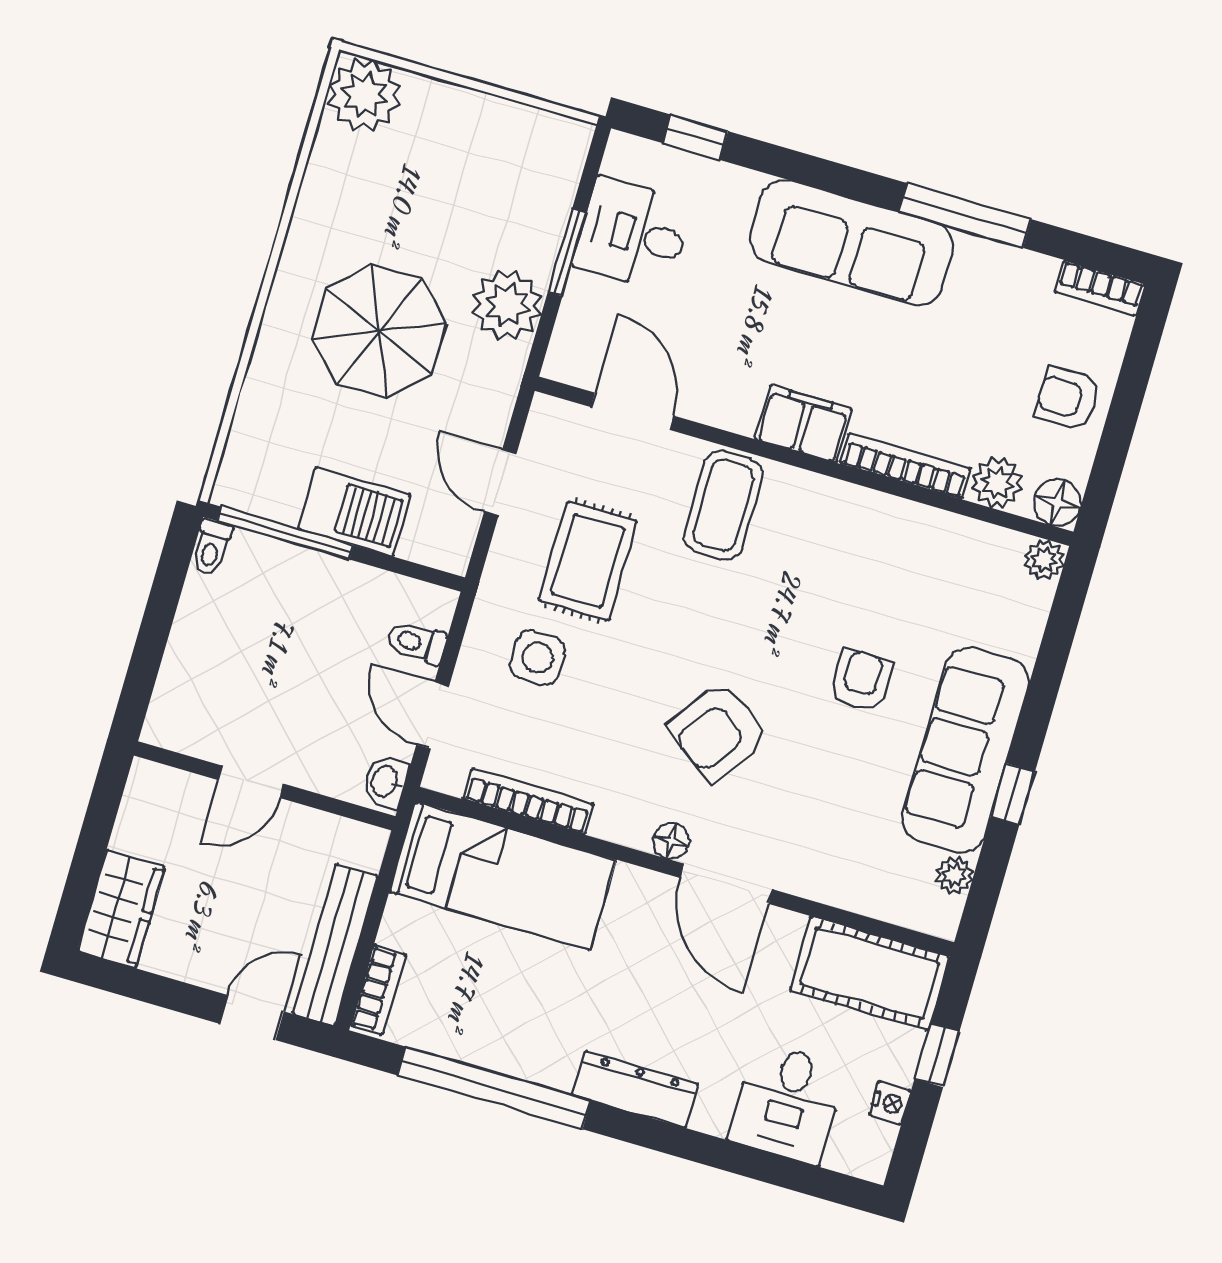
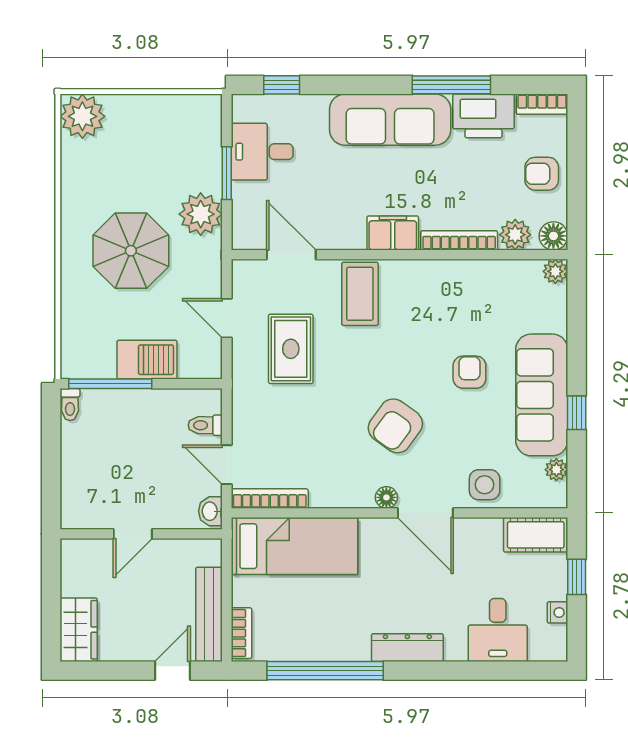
printer: (1002, 280) -> (483, 116), added
side table: (538, 658) -> (485, 485), moved
bookcase: (528, 801) -> (270, 499), moved
cot: (870, 973) -> (536, 535), width x0.73, depth x0.75

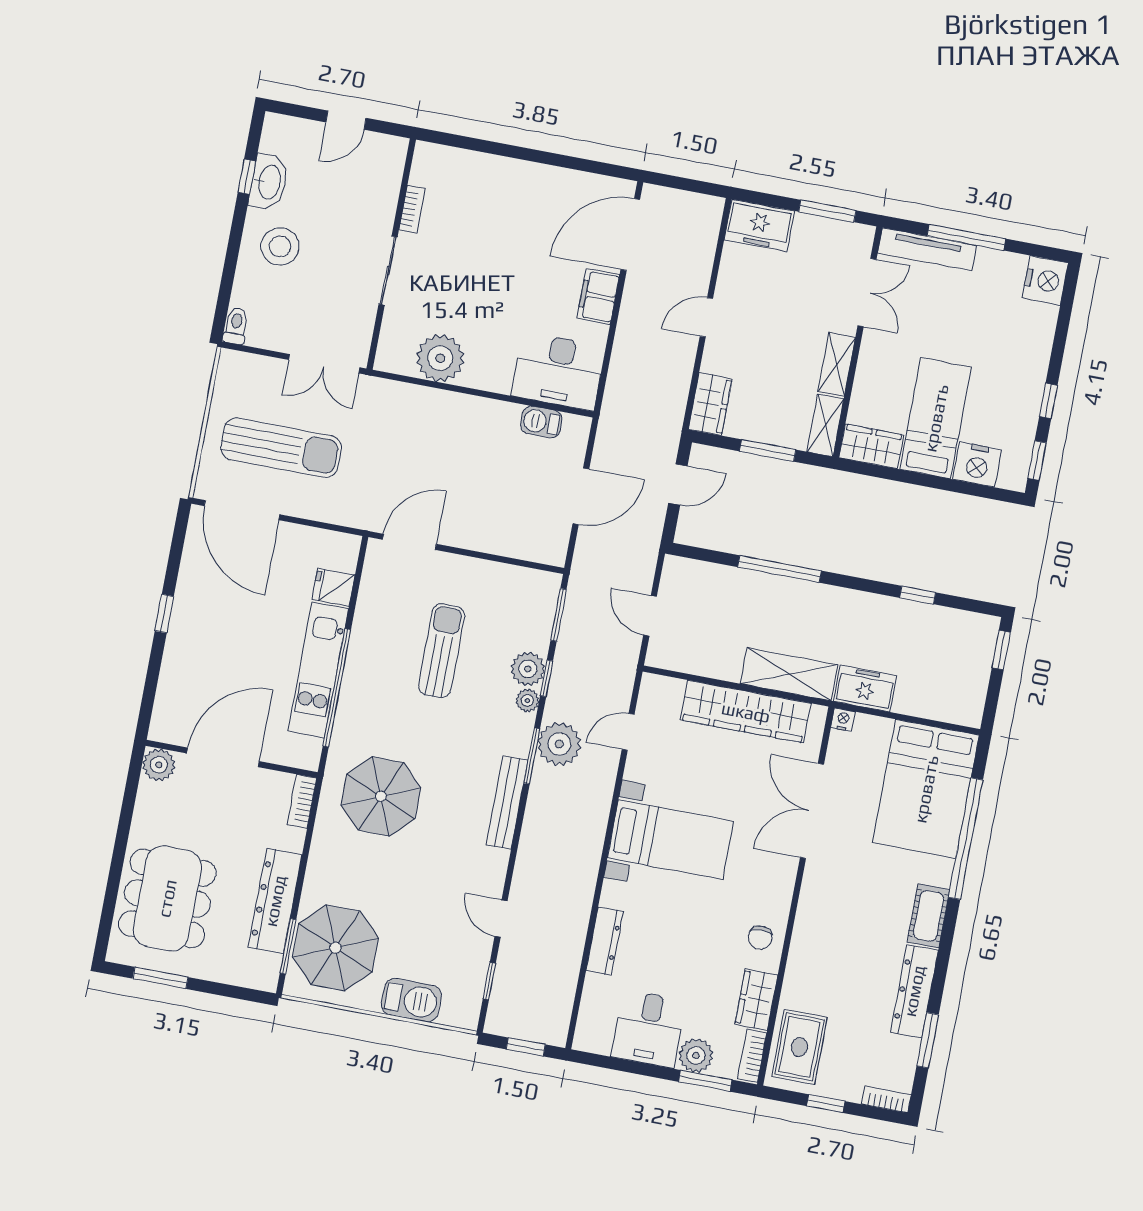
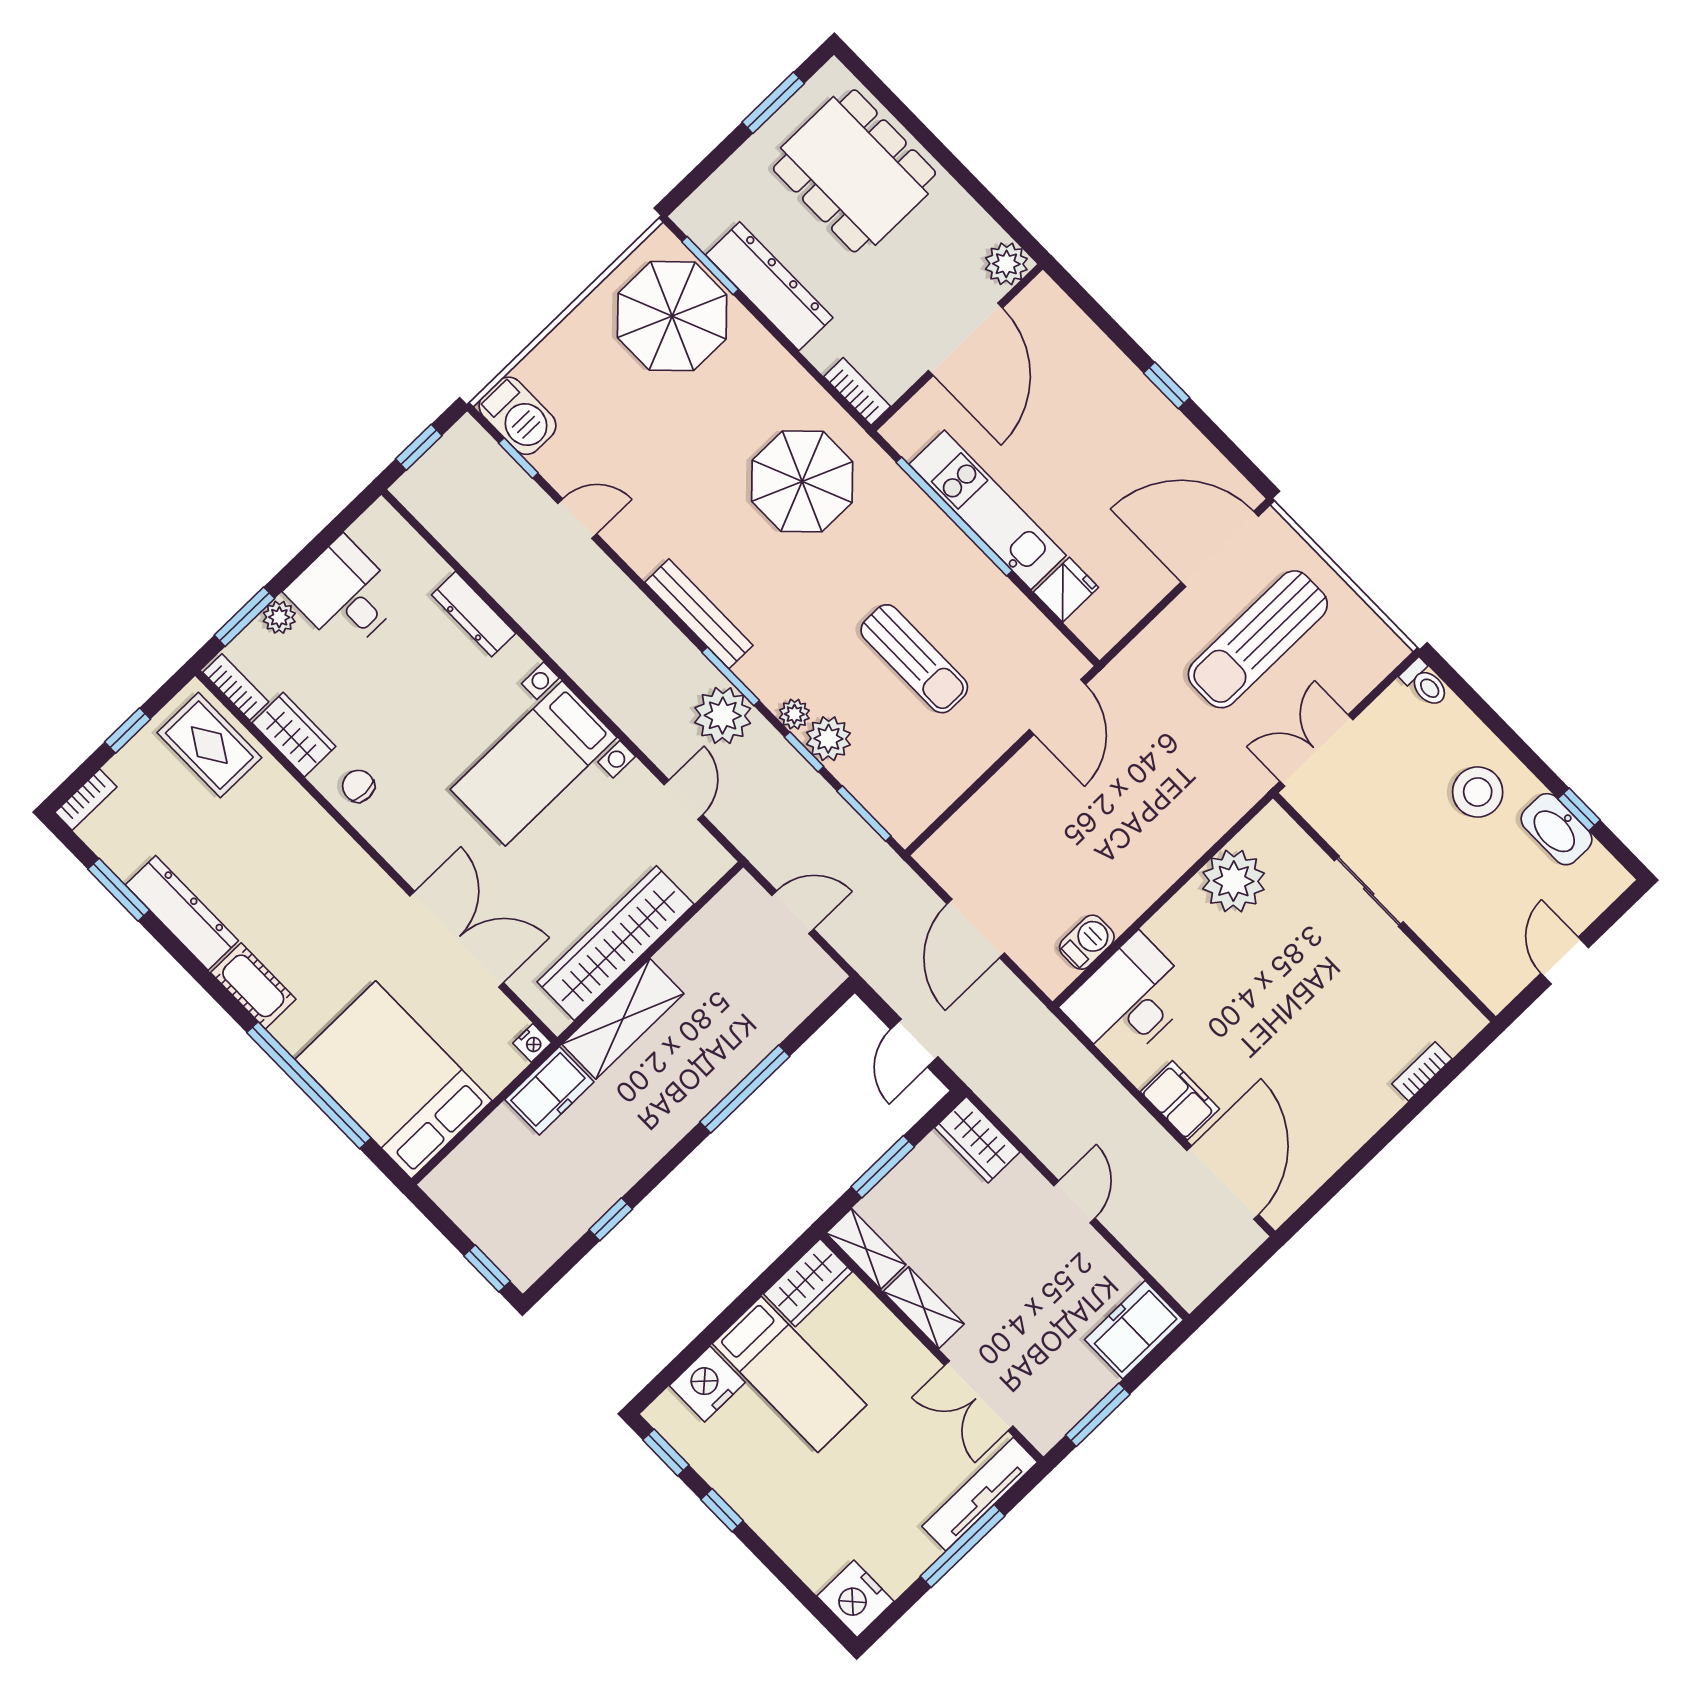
bookcase: (412, 209) -> (1422, 1071), moved, turned 90
barbecue: (411, 1000) -> (517, 416), moved, turned -90
plant: (696, 1056) -> (279, 617), width x0.73, depth x0.73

============

- [Task description] A single number is the whole answer: the count of lines above that hold "moved".

- [Answer section] 4